Short task -
Reproduce every one of the following items word for word, keeping all lines in their original order.

begin

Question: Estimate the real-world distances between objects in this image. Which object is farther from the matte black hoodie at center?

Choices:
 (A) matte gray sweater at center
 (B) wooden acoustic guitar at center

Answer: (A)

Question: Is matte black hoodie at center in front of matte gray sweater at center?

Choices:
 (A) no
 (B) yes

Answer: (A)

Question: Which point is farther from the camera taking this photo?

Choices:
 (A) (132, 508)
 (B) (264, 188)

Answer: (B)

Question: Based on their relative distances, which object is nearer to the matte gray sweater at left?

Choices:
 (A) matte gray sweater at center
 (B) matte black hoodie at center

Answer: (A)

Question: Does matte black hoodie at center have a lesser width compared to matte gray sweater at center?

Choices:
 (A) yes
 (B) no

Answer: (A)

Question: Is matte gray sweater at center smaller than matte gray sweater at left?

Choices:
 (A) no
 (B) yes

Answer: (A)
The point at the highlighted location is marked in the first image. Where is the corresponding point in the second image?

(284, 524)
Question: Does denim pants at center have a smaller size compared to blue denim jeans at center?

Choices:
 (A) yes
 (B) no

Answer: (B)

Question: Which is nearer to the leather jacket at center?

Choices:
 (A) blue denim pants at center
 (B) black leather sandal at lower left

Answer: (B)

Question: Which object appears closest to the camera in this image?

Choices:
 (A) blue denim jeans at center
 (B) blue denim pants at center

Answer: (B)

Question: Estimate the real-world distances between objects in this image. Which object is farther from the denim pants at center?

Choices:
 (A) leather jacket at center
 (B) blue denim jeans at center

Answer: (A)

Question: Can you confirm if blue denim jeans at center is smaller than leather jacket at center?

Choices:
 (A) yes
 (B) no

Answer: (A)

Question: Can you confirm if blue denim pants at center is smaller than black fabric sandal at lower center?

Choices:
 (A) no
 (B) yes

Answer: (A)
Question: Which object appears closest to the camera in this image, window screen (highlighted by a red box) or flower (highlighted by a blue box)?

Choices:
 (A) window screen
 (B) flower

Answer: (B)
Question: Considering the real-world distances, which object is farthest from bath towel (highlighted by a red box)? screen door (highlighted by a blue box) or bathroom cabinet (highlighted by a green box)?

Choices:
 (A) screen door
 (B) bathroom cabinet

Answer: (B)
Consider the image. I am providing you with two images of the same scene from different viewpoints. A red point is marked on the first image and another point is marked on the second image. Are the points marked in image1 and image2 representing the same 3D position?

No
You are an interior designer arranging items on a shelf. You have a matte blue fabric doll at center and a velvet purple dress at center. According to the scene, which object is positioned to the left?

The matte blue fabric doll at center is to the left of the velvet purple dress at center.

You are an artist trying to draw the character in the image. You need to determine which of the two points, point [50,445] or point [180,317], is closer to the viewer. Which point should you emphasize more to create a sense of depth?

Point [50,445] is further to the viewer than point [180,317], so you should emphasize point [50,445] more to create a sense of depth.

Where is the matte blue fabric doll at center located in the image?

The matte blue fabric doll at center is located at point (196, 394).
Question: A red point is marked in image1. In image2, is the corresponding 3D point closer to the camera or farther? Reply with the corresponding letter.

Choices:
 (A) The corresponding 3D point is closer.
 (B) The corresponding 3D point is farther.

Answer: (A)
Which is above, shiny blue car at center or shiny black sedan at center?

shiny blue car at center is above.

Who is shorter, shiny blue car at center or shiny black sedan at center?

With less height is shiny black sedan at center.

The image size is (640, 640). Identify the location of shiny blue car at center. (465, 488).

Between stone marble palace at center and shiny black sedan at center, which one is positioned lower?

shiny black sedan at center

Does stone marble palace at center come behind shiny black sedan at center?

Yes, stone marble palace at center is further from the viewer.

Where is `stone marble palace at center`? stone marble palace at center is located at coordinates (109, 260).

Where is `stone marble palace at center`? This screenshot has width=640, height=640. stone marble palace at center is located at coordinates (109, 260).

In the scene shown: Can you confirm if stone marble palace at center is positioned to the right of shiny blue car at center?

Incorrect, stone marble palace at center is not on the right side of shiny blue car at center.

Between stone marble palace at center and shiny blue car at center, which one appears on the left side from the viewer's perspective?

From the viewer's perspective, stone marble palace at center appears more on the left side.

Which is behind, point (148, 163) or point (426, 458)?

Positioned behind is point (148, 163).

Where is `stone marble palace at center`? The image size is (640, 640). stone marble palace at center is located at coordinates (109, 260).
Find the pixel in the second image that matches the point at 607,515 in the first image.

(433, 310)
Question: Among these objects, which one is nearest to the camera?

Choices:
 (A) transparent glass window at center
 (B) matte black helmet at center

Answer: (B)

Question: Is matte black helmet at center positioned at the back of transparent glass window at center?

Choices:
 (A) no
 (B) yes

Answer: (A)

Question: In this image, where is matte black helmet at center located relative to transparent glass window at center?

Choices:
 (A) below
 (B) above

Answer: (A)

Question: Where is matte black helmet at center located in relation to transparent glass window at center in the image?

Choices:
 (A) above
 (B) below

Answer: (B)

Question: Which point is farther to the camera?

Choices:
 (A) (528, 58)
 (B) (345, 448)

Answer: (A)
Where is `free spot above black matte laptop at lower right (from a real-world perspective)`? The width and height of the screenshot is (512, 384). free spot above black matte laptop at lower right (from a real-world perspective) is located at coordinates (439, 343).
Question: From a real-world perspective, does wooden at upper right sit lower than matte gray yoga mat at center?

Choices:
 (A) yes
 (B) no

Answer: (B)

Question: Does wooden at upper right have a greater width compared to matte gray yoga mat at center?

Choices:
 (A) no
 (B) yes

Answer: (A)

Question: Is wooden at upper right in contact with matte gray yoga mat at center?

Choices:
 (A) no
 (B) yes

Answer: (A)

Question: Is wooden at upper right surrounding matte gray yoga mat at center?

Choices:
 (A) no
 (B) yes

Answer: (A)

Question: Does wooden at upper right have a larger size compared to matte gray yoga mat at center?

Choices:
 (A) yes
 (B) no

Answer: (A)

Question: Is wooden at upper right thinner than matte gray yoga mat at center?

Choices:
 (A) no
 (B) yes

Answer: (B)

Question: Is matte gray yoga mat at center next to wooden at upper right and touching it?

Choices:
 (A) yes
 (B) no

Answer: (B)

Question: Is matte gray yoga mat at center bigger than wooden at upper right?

end

Exercise result -
Question: Estimate the real-world distances between objects in this image. Which object is farther from the matte black hoodie at center?

Choices:
 (A) matte gray sweater at center
 (B) wooden acoustic guitar at center

Answer: (A)

Question: Is matte black hoodie at center in front of matte gray sweater at center?

Choices:
 (A) no
 (B) yes

Answer: (A)

Question: Which point is farther from the camera taking this photo?

Choices:
 (A) (132, 508)
 (B) (264, 188)

Answer: (B)

Question: Based on their relative distances, which object is nearer to the matte gray sweater at left?

Choices:
 (A) matte gray sweater at center
 (B) matte black hoodie at center

Answer: (A)

Question: Does matte black hoodie at center have a lesser width compared to matte gray sweater at center?

Choices:
 (A) yes
 (B) no

Answer: (A)

Question: Is matte gray sweater at center smaller than matte gray sweater at left?

Choices:
 (A) no
 (B) yes

Answer: (A)
The point at the highlighted location is marked in the first image. Where is the corresponding point in the second image?

(284, 524)
Question: Does denim pants at center have a smaller size compared to blue denim jeans at center?

Choices:
 (A) yes
 (B) no

Answer: (B)

Question: Which is nearer to the leather jacket at center?

Choices:
 (A) blue denim pants at center
 (B) black leather sandal at lower left

Answer: (B)

Question: Which object appears closest to the camera in this image?

Choices:
 (A) blue denim jeans at center
 (B) blue denim pants at center

Answer: (B)

Question: Estimate the real-world distances between objects in this image. Which object is farther from the denim pants at center?

Choices:
 (A) leather jacket at center
 (B) blue denim jeans at center

Answer: (A)

Question: Can you confirm if blue denim jeans at center is smaller than leather jacket at center?

Choices:
 (A) yes
 (B) no

Answer: (A)

Question: Can you confirm if blue denim pants at center is smaller than black fabric sandal at lower center?

Choices:
 (A) no
 (B) yes

Answer: (A)
Question: Which object appears closest to the camera in this image, window screen (highlighted by a red box) or flower (highlighted by a blue box)?

Choices:
 (A) window screen
 (B) flower

Answer: (B)
Question: Considering the real-world distances, which object is farthest from bath towel (highlighted by a red box)? screen door (highlighted by a blue box) or bathroom cabinet (highlighted by a green box)?

Choices:
 (A) screen door
 (B) bathroom cabinet

Answer: (B)
Consider the image. I am providing you with two images of the same scene from different viewpoints. A red point is marked on the first image and another point is marked on the second image. Are the points marked in image1 and image2 representing the same 3D position?

No
You are an interior designer arranging items on a shelf. You have a matte blue fabric doll at center and a velvet purple dress at center. According to the scene, which object is positioned to the left?

The matte blue fabric doll at center is to the left of the velvet purple dress at center.

You are an artist trying to draw the character in the image. You need to determine which of the two points, point [50,445] or point [180,317], is closer to the viewer. Which point should you emphasize more to create a sense of depth?

Point [50,445] is further to the viewer than point [180,317], so you should emphasize point [50,445] more to create a sense of depth.

Where is the matte blue fabric doll at center located in the image?

The matte blue fabric doll at center is located at point (196, 394).
Question: A red point is marked in image1. In image2, is the corresponding 3D point closer to the camera or farther? Reply with the corresponding letter.

Choices:
 (A) The corresponding 3D point is closer.
 (B) The corresponding 3D point is farther.

Answer: (A)
Which is above, shiny blue car at center or shiny black sedan at center?

shiny blue car at center is above.

Who is shorter, shiny blue car at center or shiny black sedan at center?

With less height is shiny black sedan at center.

The image size is (640, 640). Identify the location of shiny blue car at center. (465, 488).

Between stone marble palace at center and shiny black sedan at center, which one is positioned lower?

shiny black sedan at center

Does stone marble palace at center come behind shiny black sedan at center?

Yes, stone marble palace at center is further from the viewer.

Where is `stone marble palace at center`? stone marble palace at center is located at coordinates (109, 260).

Where is `stone marble palace at center`? This screenshot has width=640, height=640. stone marble palace at center is located at coordinates (109, 260).

In the scene shown: Can you confirm if stone marble palace at center is positioned to the right of shiny blue car at center?

Incorrect, stone marble palace at center is not on the right side of shiny blue car at center.

Between stone marble palace at center and shiny blue car at center, which one appears on the left side from the viewer's perspective?

From the viewer's perspective, stone marble palace at center appears more on the left side.

Which is behind, point (148, 163) or point (426, 458)?

Positioned behind is point (148, 163).

Where is `stone marble palace at center`? The image size is (640, 640). stone marble palace at center is located at coordinates (109, 260).
Find the pixel in the second image that matches the point at 607,515 in the first image.

(433, 310)
Question: Among these objects, which one is nearest to the camera?

Choices:
 (A) transparent glass window at center
 (B) matte black helmet at center

Answer: (B)

Question: Is matte black helmet at center positioned at the back of transparent glass window at center?

Choices:
 (A) no
 (B) yes

Answer: (A)

Question: In this image, where is matte black helmet at center located relative to transparent glass window at center?

Choices:
 (A) below
 (B) above

Answer: (A)

Question: Where is matte black helmet at center located in relation to transparent glass window at center in the image?

Choices:
 (A) above
 (B) below

Answer: (B)

Question: Which point is farther to the camera?

Choices:
 (A) (528, 58)
 (B) (345, 448)

Answer: (A)
Where is `free spot above black matte laptop at lower right (from a real-world perspective)`? The width and height of the screenshot is (512, 384). free spot above black matte laptop at lower right (from a real-world perspective) is located at coordinates (439, 343).
Question: From a real-world perspective, does wooden at upper right sit lower than matte gray yoga mat at center?

Choices:
 (A) yes
 (B) no

Answer: (B)

Question: Does wooden at upper right have a greater width compared to matte gray yoga mat at center?

Choices:
 (A) no
 (B) yes

Answer: (A)

Question: Is wooden at upper right in contact with matte gray yoga mat at center?

Choices:
 (A) no
 (B) yes

Answer: (A)

Question: Is wooden at upper right surrounding matte gray yoga mat at center?

Choices:
 (A) no
 (B) yes

Answer: (A)

Question: Does wooden at upper right have a larger size compared to matte gray yoga mat at center?

Choices:
 (A) yes
 (B) no

Answer: (A)

Question: Is wooden at upper right thinner than matte gray yoga mat at center?

Choices:
 (A) no
 (B) yes

Answer: (B)

Question: Is matte gray yoga mat at center next to wooden at upper right and touching it?

Choices:
 (A) yes
 (B) no

Answer: (B)

Question: Is matte gray yoga mat at center bigger than wooden at upper right?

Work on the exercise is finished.